Task requirements:
Convert the data below into a Markdown table with the columns Row and Line, where Row holds a running number and Line holds one line of the data. Omit blank lines.

Recorded data:

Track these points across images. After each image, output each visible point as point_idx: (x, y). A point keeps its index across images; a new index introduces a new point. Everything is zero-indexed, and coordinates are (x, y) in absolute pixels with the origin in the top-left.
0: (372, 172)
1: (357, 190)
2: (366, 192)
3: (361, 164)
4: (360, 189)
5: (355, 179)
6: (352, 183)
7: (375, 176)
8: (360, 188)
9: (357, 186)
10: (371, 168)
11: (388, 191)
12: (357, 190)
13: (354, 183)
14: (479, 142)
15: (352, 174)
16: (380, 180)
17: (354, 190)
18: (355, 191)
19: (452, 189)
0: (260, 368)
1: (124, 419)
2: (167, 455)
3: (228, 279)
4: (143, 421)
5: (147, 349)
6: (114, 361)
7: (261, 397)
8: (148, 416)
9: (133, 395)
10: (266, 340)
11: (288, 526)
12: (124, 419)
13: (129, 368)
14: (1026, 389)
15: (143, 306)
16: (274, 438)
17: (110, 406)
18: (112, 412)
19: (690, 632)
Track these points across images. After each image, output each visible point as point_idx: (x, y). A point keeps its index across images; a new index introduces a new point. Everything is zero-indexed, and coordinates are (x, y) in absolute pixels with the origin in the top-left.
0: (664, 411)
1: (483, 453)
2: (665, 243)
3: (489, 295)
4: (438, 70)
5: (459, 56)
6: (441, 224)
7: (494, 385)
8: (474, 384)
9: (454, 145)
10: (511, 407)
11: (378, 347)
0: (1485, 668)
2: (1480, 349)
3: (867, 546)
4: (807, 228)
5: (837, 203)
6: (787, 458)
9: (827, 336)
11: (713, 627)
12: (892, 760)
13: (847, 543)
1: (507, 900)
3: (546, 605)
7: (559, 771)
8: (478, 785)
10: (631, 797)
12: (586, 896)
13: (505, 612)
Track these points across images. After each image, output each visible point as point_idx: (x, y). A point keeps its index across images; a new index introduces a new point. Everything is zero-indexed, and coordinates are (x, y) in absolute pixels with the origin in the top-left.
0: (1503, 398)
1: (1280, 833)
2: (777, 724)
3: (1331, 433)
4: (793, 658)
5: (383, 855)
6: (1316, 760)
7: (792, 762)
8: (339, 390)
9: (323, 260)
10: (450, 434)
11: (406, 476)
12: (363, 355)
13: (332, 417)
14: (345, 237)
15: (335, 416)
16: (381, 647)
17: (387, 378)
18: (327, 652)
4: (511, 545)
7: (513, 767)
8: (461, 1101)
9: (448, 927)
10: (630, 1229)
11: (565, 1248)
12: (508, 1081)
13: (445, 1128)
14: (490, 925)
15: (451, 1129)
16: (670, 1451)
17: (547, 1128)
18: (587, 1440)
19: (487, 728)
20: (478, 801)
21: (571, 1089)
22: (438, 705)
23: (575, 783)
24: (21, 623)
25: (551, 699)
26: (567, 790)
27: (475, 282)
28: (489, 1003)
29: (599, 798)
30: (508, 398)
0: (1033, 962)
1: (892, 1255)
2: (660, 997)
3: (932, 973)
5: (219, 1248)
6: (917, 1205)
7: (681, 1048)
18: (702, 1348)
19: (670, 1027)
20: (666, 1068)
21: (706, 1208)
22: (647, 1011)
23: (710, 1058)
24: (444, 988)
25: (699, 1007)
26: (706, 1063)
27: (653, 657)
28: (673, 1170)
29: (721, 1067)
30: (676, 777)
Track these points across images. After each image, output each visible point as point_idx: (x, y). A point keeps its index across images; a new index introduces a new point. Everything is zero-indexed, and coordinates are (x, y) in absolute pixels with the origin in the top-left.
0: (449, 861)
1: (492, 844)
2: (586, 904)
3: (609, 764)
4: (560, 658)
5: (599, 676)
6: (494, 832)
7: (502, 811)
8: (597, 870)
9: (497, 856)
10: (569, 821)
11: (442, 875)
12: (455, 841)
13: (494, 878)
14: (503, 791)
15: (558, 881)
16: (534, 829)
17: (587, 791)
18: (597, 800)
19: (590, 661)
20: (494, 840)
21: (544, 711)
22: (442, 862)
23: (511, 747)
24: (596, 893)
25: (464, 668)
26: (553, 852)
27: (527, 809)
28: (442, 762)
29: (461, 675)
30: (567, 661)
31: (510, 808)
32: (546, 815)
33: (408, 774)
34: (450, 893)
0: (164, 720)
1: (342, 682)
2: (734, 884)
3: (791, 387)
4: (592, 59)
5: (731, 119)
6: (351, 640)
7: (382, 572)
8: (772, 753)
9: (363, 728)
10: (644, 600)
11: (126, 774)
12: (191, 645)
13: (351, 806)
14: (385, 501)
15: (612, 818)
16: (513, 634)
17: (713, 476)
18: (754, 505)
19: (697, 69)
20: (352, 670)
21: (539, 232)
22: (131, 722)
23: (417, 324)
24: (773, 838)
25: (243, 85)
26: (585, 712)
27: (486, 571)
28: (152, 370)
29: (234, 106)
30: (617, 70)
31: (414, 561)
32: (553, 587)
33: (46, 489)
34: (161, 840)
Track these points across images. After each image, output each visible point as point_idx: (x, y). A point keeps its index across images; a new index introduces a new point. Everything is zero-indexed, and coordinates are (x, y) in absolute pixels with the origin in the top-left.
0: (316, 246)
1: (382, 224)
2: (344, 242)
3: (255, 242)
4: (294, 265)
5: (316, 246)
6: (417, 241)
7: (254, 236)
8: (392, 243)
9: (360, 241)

Solved exercise:
| Row | Line |
|---|---|
| 1 | Track these points across images. After each image, output each visible point as point_idx: (x, y). A point keeps its index across images; a new index introduces a new point. Everything is zero-indexed, and coordinates are (x, y) in absolute pixels with the origin in the top-left. |
| 2 | 0: (372, 172) |
| 3 | 1: (357, 190) |
| 4 | 2: (366, 192) |
| 5 | 3: (361, 164) |
| 6 | 4: (360, 189) |
| 7 | 5: (355, 179) |
| 8 | 6: (352, 183) |
| 9 | 7: (375, 176) |
| 10 | 8: (360, 188) |
| 11 | 9: (357, 186) |
| 12 | 10: (371, 168) |
| 13 | 11: (388, 191) |
| 14 | 12: (357, 190) |
| 15 | 13: (354, 183) |
| 16 | 14: (479, 142) |
| 17 | 15: (352, 174) |
| 18 | 16: (380, 180) |
| 19 | 17: (354, 190) |
| 20 | 18: (355, 191) |
| 21 | 19: (452, 189) |
| 22 | 0: (260, 368) |
| 23 | 1: (124, 419) |
| 24 | 2: (167, 455) |
| 25 | 3: (228, 279) |
| 26 | 4: (143, 421) |
| 27 | 5: (147, 349) |
| 28 | 6: (114, 361) |
| 29 | 7: (261, 397) |
| 30 | 8: (148, 416) |
| 31 | 9: (133, 395) |
| 32 | 10: (266, 340) |
| 33 | 11: (288, 526) |
| 34 | 12: (124, 419) |
| 35 | 13: (129, 368) |
| 36 | 14: (1026, 389) |
| 37 | 15: (143, 306) |
| 38 | 16: (274, 438) |
| 39 | 17: (110, 406) |
| 40 | 18: (112, 412) |
| 41 | 19: (690, 632) |
| 42 | Track these points across images. After each image, output each visible point as point_idx: (x, y). A point keeps its index across images; a new index introduces a new point. Everything is zero-indexed, and coordinates are (x, y) in absolute pixels with the origin in the top-left. |
| 43 | 0: (664, 411) |
| 44 | 1: (483, 453) |
| 45 | 2: (665, 243) |
| 46 | 3: (489, 295) |
| 47 | 4: (438, 70) |
| 48 | 5: (459, 56) |
| 49 | 6: (441, 224) |
| 50 | 7: (494, 385) |
| 51 | 8: (474, 384) |
| 52 | 9: (454, 145) |
| 53 | 10: (511, 407) |
| 54 | 11: (378, 347) |
| 55 | 0: (1485, 668) |
| 56 | 2: (1480, 349) |
| 57 | 3: (867, 546) |
| 58 | 4: (807, 228) |
| 59 | 5: (837, 203) |
| 60 | 6: (787, 458) |
| 61 | 9: (827, 336) |
| 62 | 11: (713, 627) |
| 63 | 12: (892, 760) |
| 64 | 13: (847, 543) |
| 65 | 1: (507, 900) |
| 66 | 3: (546, 605) |
| 67 | 7: (559, 771) |
| 68 | 8: (478, 785) |
| 69 | 10: (631, 797) |
| 70 | 12: (586, 896) |
| 71 | 13: (505, 612) |
| 72 | Track these points across images. After each image, output each visible point as point_idx: (x, y). A point keeps its index across images; a new index introduces a new point. Everything is zero-indexed, and coordinates are (x, y) in absolute pixels with the origin in the top-left. |
| 73 | 0: (1503, 398) |
| 74 | 1: (1280, 833) |
| 75 | 2: (777, 724) |
| 76 | 3: (1331, 433) |
| 77 | 4: (793, 658) |
| 78 | 5: (383, 855) |
| 79 | 6: (1316, 760) |
| 80 | 7: (792, 762) |
| 81 | 8: (339, 390) |
| 82 | 9: (323, 260) |
| 83 | 10: (450, 434) |
| 84 | 11: (406, 476) |
| 85 | 12: (363, 355) |
| 86 | 13: (332, 417) |
| 87 | 14: (345, 237) |
| 88 | 15: (335, 416) |
| 89 | 16: (381, 647) |
| 90 | 17: (387, 378) |
| 91 | 18: (327, 652) |
| 92 | 4: (511, 545) |
| 93 | 7: (513, 767) |
| 94 | 8: (461, 1101) |
| 95 | 9: (448, 927) |
| 96 | 10: (630, 1229) |
| 97 | 11: (565, 1248) |
| 98 | 12: (508, 1081) |
| 99 | 13: (445, 1128) |
| 100 | 14: (490, 925) |
| 101 | 15: (451, 1129) |
| 102 | 16: (670, 1451) |
| 103 | 17: (547, 1128) |
| 104 | 18: (587, 1440) |
| 105 | 19: (487, 728) |
| 106 | 20: (478, 801) |
| 107 | 21: (571, 1089) |
| 108 | 22: (438, 705) |
| 109 | 23: (575, 783) |
| 110 | 24: (21, 623) |
| 111 | 25: (551, 699) |
| 112 | 26: (567, 790) |
| 113 | 27: (475, 282) |
| 114 | 28: (489, 1003) |
| 115 | 29: (599, 798) |
| 116 | 30: (508, 398) |
| 117 | 0: (1033, 962) |
| 118 | 1: (892, 1255) |
| 119 | 2: (660, 997) |
| 120 | 3: (932, 973) |
| 121 | 5: (219, 1248) |
| 122 | 6: (917, 1205) |
| 123 | 7: (681, 1048) |
| 124 | 18: (702, 1348) |
| 125 | 19: (670, 1027) |
| 126 | 20: (666, 1068) |
| 127 | 21: (706, 1208) |
| 128 | 22: (647, 1011) |
| 129 | 23: (710, 1058) |
| 130 | 24: (444, 988) |
| 131 | 25: (699, 1007) |
| 132 | 26: (706, 1063) |
| 133 | 27: (653, 657) |
| 134 | 28: (673, 1170) |
| 135 | 29: (721, 1067) |
| 136 | 30: (676, 777) |
| 137 | Track these points across images. After each image, output each visible point as point_idx: (x, y). A point keeps its index across images; a new index introduces a new point. Everything is zero-indexed, and coordinates are (x, y) in absolute pixels with the origin in the top-left. |
| 138 | 0: (449, 861) |
| 139 | 1: (492, 844) |
| 140 | 2: (586, 904) |
| 141 | 3: (609, 764) |
| 142 | 4: (560, 658) |
| 143 | 5: (599, 676) |
| 144 | 6: (494, 832) |
| 145 | 7: (502, 811) |
| 146 | 8: (597, 870) |
| 147 | 9: (497, 856) |
| 148 | 10: (569, 821) |
| 149 | 11: (442, 875) |
| 150 | 12: (455, 841) |
| 151 | 13: (494, 878) |
| 152 | 14: (503, 791) |
| 153 | 15: (558, 881) |
| 154 | 16: (534, 829) |
| 155 | 17: (587, 791) |
| 156 | 18: (597, 800) |
| 157 | 19: (590, 661) |
| 158 | 20: (494, 840) |
| 159 | 21: (544, 711) |
| 160 | 22: (442, 862) |
| 161 | 23: (511, 747) |
| 162 | 24: (596, 893) |
| 163 | 25: (464, 668) |
| 164 | 26: (553, 852) |
| 165 | 27: (527, 809) |
| 166 | 28: (442, 762) |
| 167 | 29: (461, 675) |
| 168 | 30: (567, 661) |
| 169 | 31: (510, 808) |
| 170 | 32: (546, 815) |
| 171 | 33: (408, 774) |
| 172 | 34: (450, 893) |
| 173 | 0: (164, 720) |
| 174 | 1: (342, 682) |
| 175 | 2: (734, 884) |
| 176 | 3: (791, 387) |
| 177 | 4: (592, 59) |
| 178 | 5: (731, 119) |
| 179 | 6: (351, 640) |
| 180 | 7: (382, 572) |
| 181 | 8: (772, 753) |
| 182 | 9: (363, 728) |
| 183 | 10: (644, 600) |
| 184 | 11: (126, 774) |
| 185 | 12: (191, 645) |
| 186 | 13: (351, 806) |
| 187 | 14: (385, 501) |
| 188 | 15: (612, 818) |
| 189 | 16: (513, 634) |
| 190 | 17: (713, 476) |
| 191 | 18: (754, 505) |
| 192 | 19: (697, 69) |
| 193 | 20: (352, 670) |
| 194 | 21: (539, 232) |
| 195 | 22: (131, 722) |
| 196 | 23: (417, 324) |
| 197 | 24: (773, 838) |
| 198 | 25: (243, 85) |
| 199 | 26: (585, 712) |
| 200 | 27: (486, 571) |
| 201 | 28: (152, 370) |
| 202 | 29: (234, 106) |
| 203 | 30: (617, 70) |
| 204 | 31: (414, 561) |
| 205 | 32: (553, 587) |
| 206 | 33: (46, 489) |
| 207 | 34: (161, 840) |
| 208 | Track these points across images. After each image, output each visible point as point_idx: (x, y). A point keeps its index across images; a new index introduces a new point. Everything is zero-indexed, and coordinates are (x, y) in absolute pixels with the origin in the top-left. |
| 209 | 0: (316, 246) |
| 210 | 1: (382, 224) |
| 211 | 2: (344, 242) |
| 212 | 3: (255, 242) |
| 213 | 4: (294, 265) |
| 214 | 5: (316, 246) |
| 215 | 6: (417, 241) |
| 216 | 7: (254, 236) |
| 217 | 8: (392, 243) |
| 218 | 9: (360, 241) |